▶ [Records from a data source]:
....
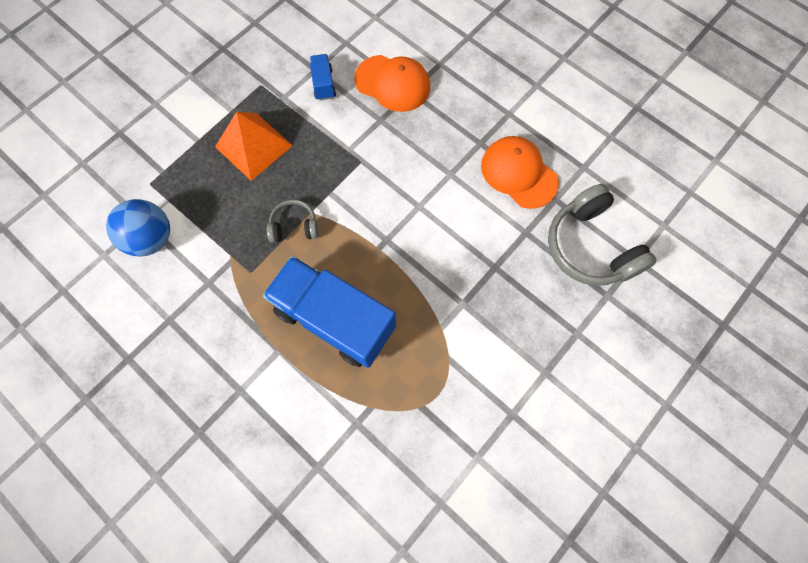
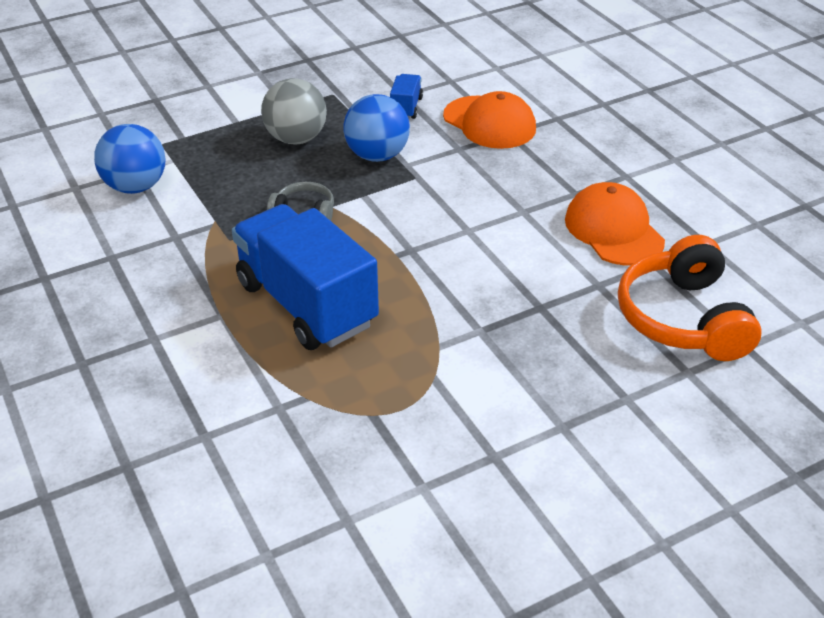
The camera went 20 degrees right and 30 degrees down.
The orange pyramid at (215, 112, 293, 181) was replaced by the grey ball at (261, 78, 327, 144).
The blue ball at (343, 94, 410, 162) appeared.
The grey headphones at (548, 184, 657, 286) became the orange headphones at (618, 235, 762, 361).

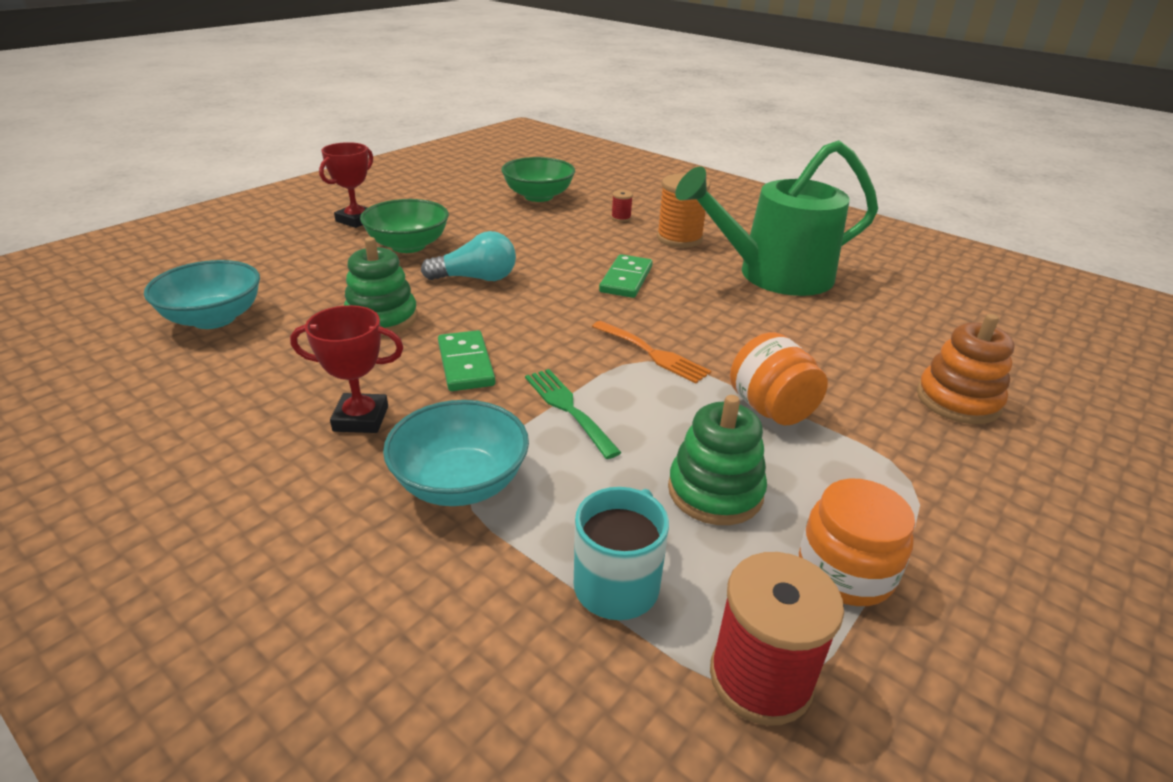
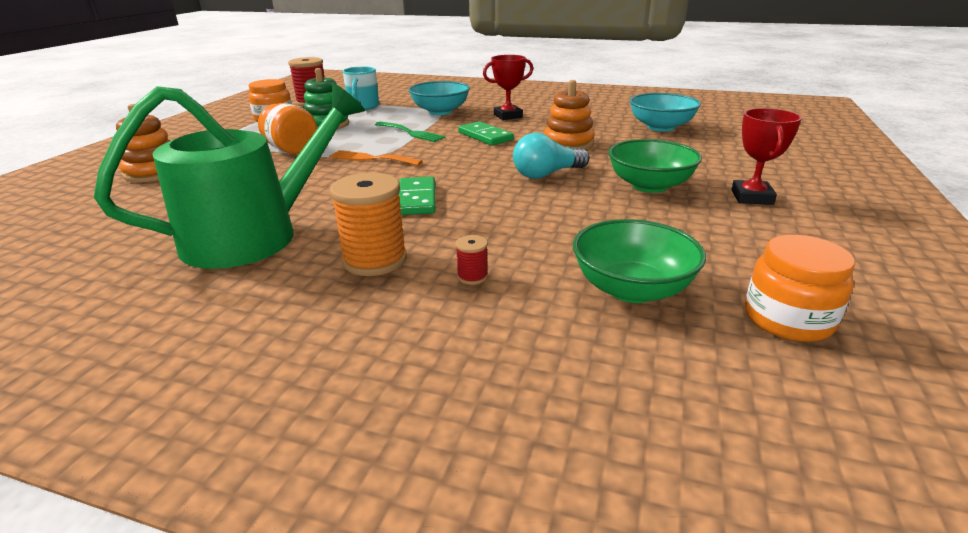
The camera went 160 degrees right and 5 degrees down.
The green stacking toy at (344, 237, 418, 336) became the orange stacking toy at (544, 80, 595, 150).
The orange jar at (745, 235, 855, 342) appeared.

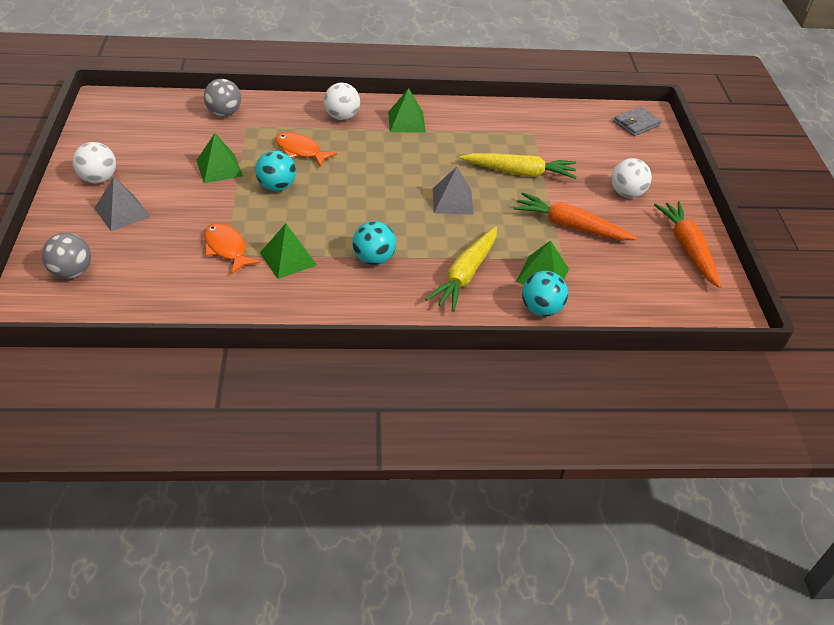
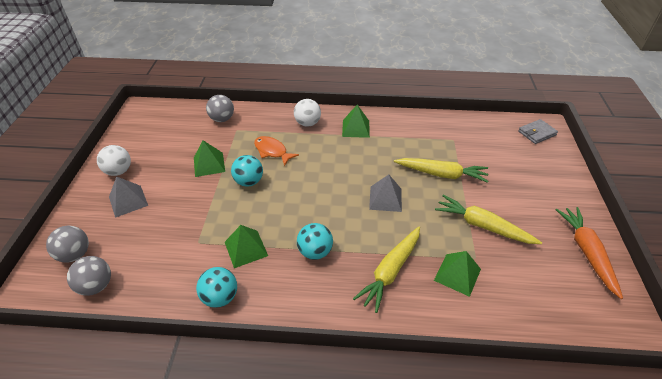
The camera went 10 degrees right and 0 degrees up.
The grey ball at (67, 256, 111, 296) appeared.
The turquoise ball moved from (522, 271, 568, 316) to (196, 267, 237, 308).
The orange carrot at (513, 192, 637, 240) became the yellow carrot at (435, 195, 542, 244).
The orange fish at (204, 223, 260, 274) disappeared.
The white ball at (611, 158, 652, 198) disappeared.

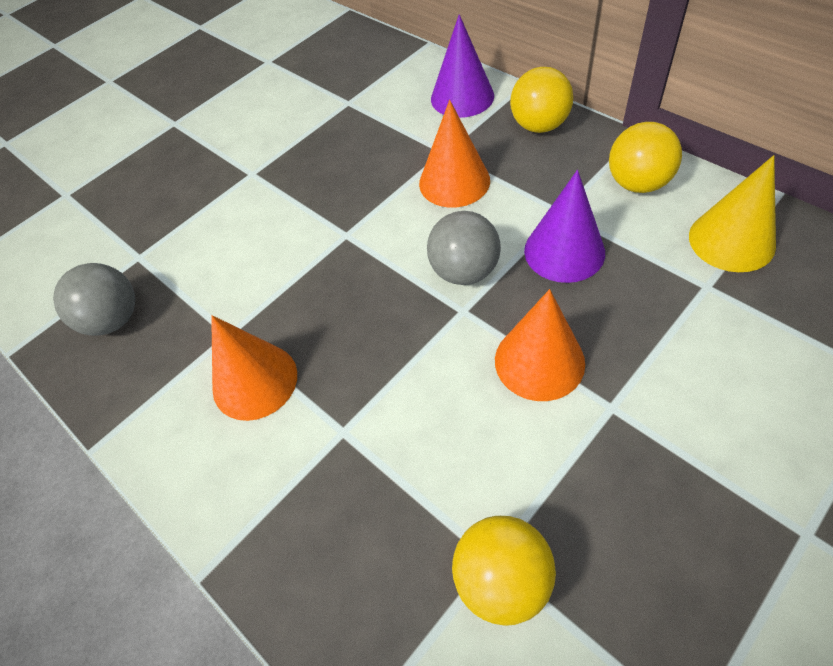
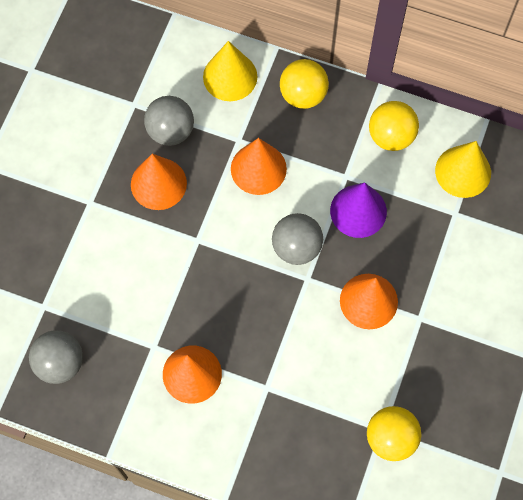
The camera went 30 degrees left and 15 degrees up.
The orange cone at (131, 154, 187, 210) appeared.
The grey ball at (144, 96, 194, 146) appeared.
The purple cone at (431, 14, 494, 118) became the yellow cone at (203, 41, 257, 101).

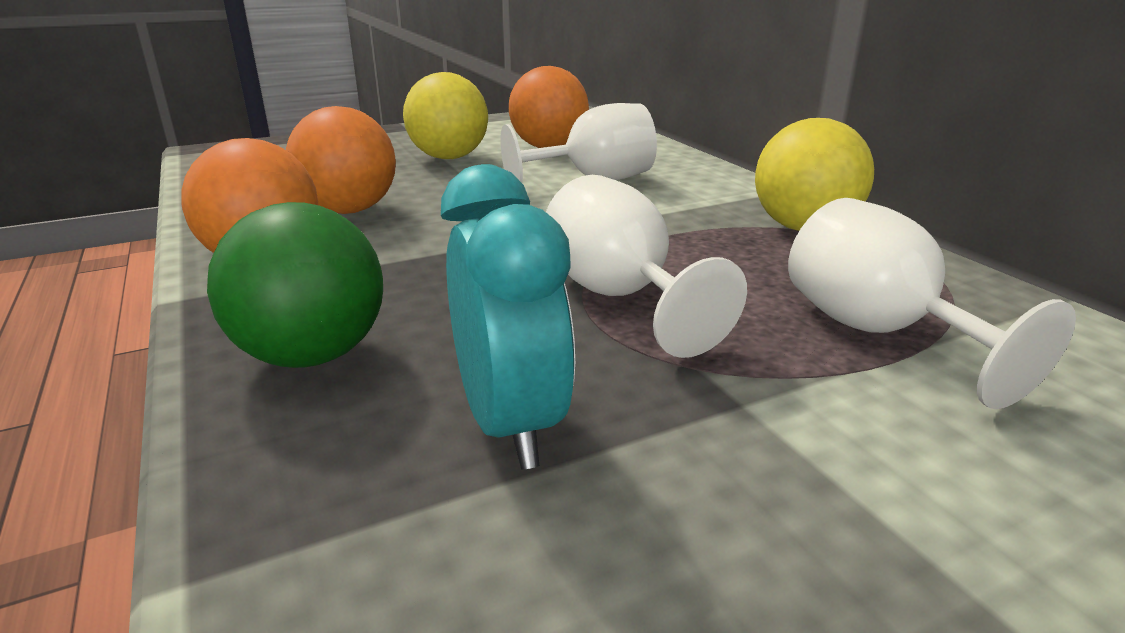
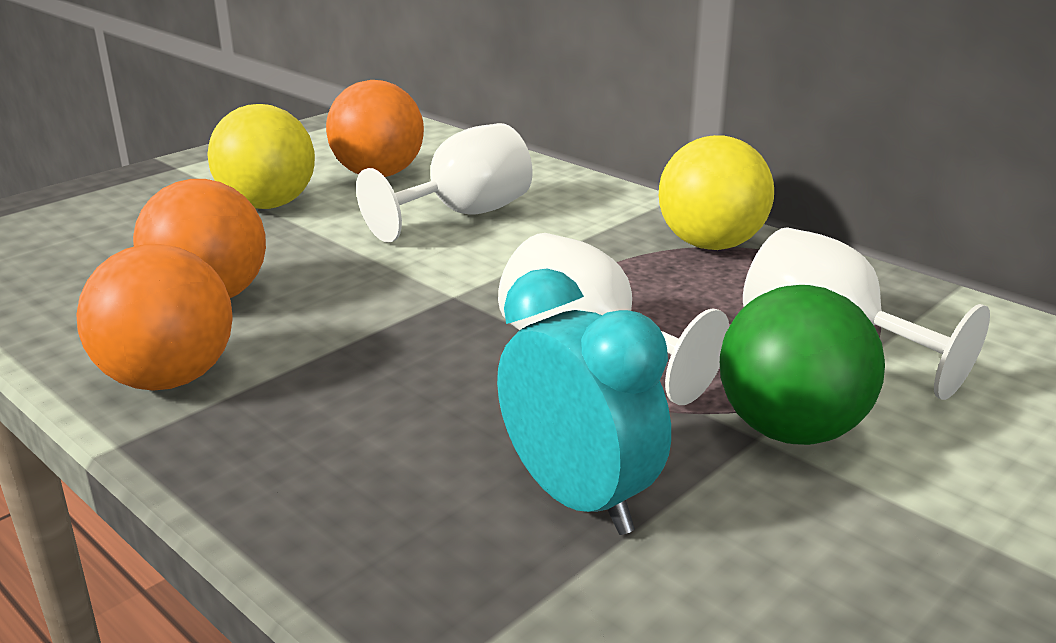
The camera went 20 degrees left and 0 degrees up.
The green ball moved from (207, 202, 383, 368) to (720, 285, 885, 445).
....
▶ [TASK GOAL]: Repeat, exactly and with no pictures, each line from the line that holds "The blue ball" through the last line of the records above.

▶ [RESULT OF THIS EXERCISE]:
The blue ball at (343, 94, 410, 162) appeared.
The grey headphones at (548, 184, 657, 286) became the orange headphones at (618, 235, 762, 361).

The camera went 160 degrees right and 5 degrees down.
The green stacking toy at (344, 237, 418, 336) became the orange stacking toy at (544, 80, 595, 150).
The orange jar at (745, 235, 855, 342) appeared.

The camera went 10 degrees right and 0 degrees up.
The grey ball at (67, 256, 111, 296) appeared.
The turquoise ball moved from (522, 271, 568, 316) to (196, 267, 237, 308).
The orange carrot at (513, 192, 637, 240) became the yellow carrot at (435, 195, 542, 244).
The orange fish at (204, 223, 260, 274) disappeared.
The white ball at (611, 158, 652, 198) disappeared.

The camera went 30 degrees left and 15 degrees up.
The orange cone at (131, 154, 187, 210) appeared.
The grey ball at (144, 96, 194, 146) appeared.
The purple cone at (431, 14, 494, 118) became the yellow cone at (203, 41, 257, 101).

The camera went 20 degrees left and 0 degrees up.
The green ball moved from (207, 202, 383, 368) to (720, 285, 885, 445).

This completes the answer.